## Revision tracking records
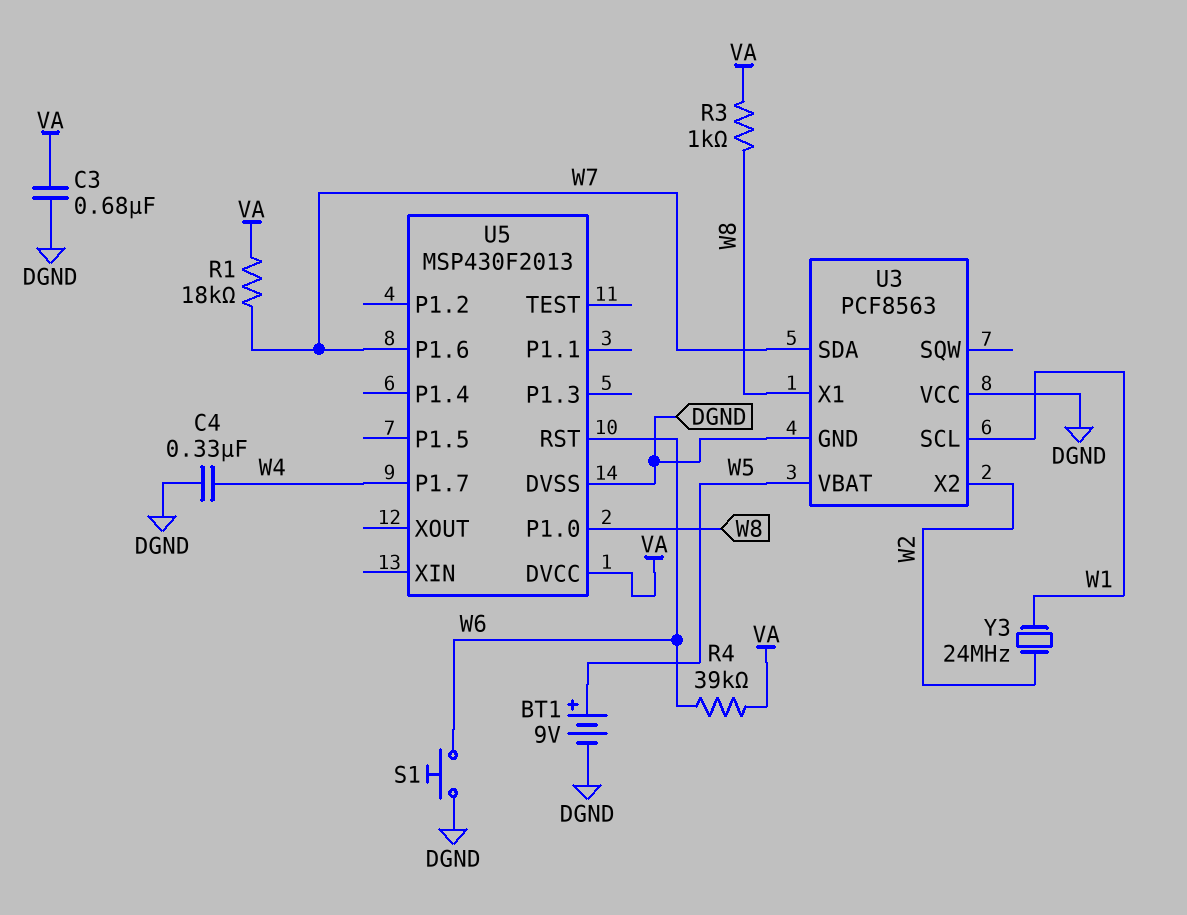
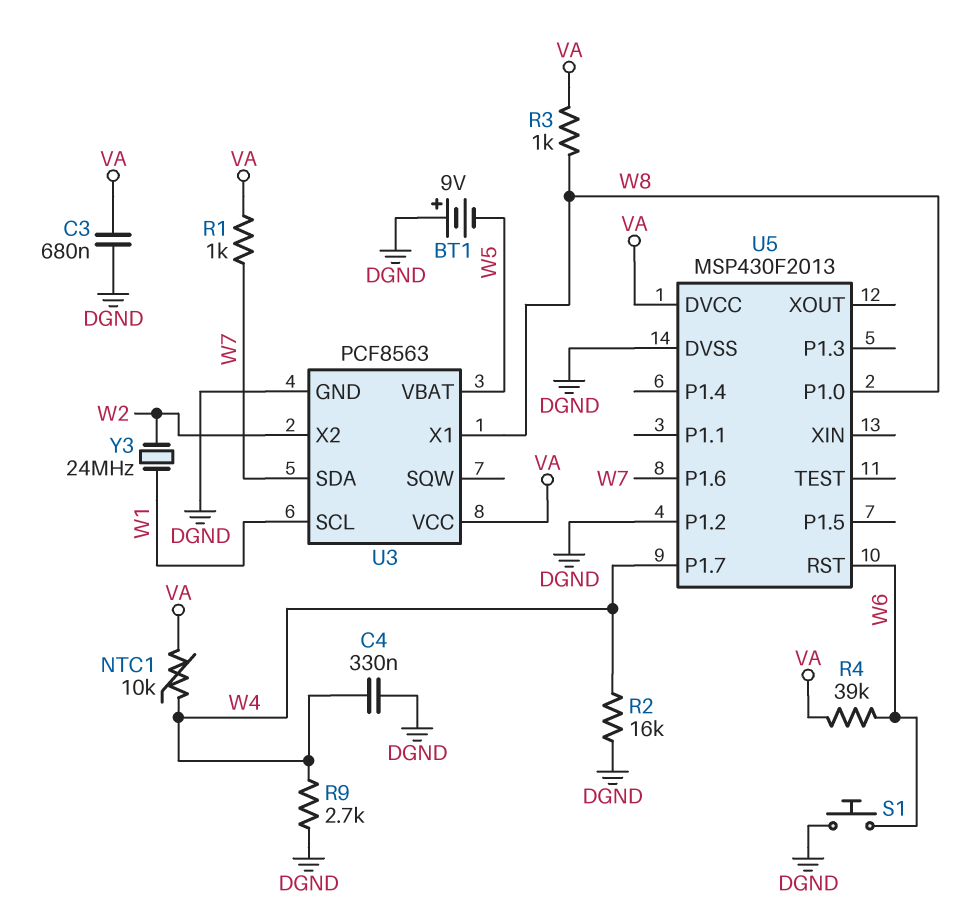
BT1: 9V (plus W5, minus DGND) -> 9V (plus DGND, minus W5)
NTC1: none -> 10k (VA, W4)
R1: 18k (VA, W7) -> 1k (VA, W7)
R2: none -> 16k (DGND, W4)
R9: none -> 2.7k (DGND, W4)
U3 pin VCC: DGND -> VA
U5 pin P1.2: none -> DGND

## WHAT YOU NEED TO DO
Without copying any picture, write out the entries exactly.

## ANSWER
BT1: 9V (plus W5, minus DGND) -> 9V (plus DGND, minus W5)
NTC1: none -> 10k (VA, W4)
R1: 18k (VA, W7) -> 1k (VA, W7)
R2: none -> 16k (DGND, W4)
R9: none -> 2.7k (DGND, W4)
U3 pin VCC: DGND -> VA
U5 pin P1.2: none -> DGND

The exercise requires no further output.